(Available data begins)
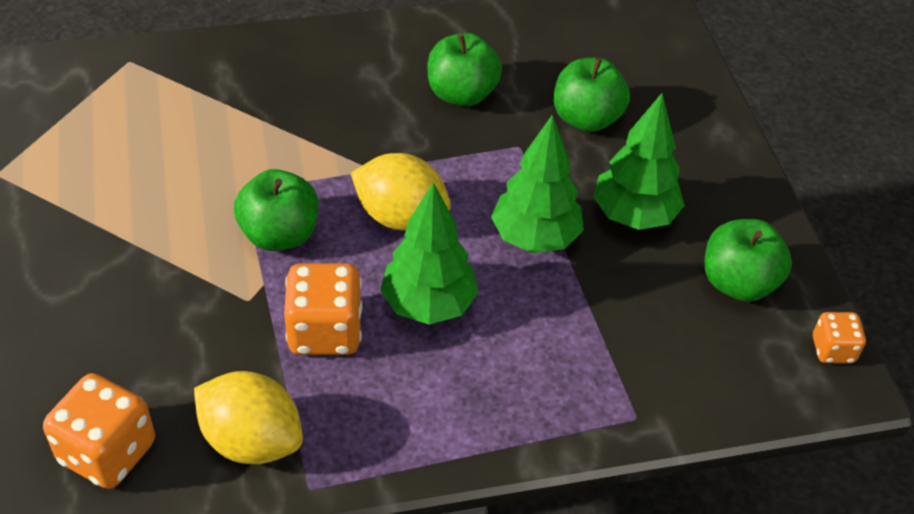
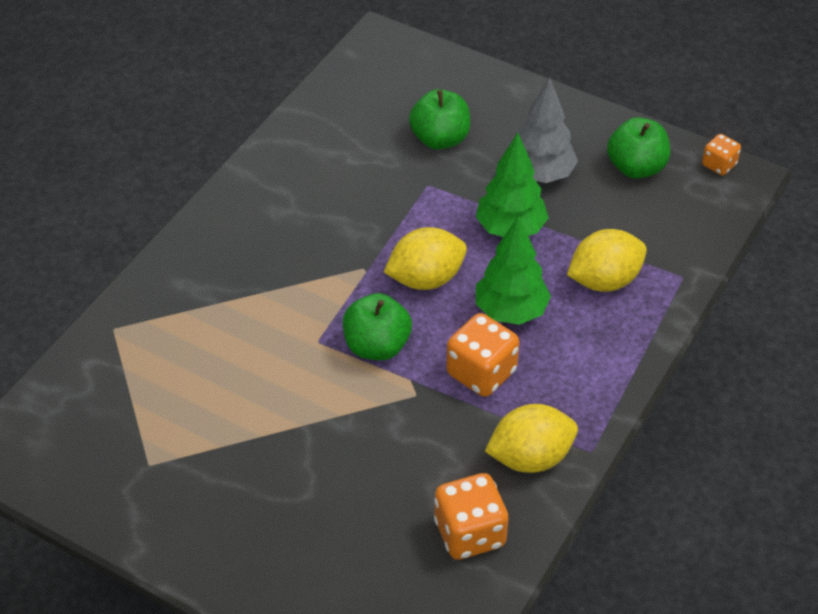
camera: 45 degrees left, 0 degrees up
green apple [428,33,502,106] -> none
green tree [593,93,685,230] -> grey tree [518,78,578,183]
none -> yellow lemon [567,229,647,292]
(Available data ends)
What to do
All of the listing should be transcribed exactly, but none of its images.

Solution to this task
camera: 45 degrees left, 0 degrees up
green apple [428,33,502,106] -> none
green tree [593,93,685,230] -> grey tree [518,78,578,183]
none -> yellow lemon [567,229,647,292]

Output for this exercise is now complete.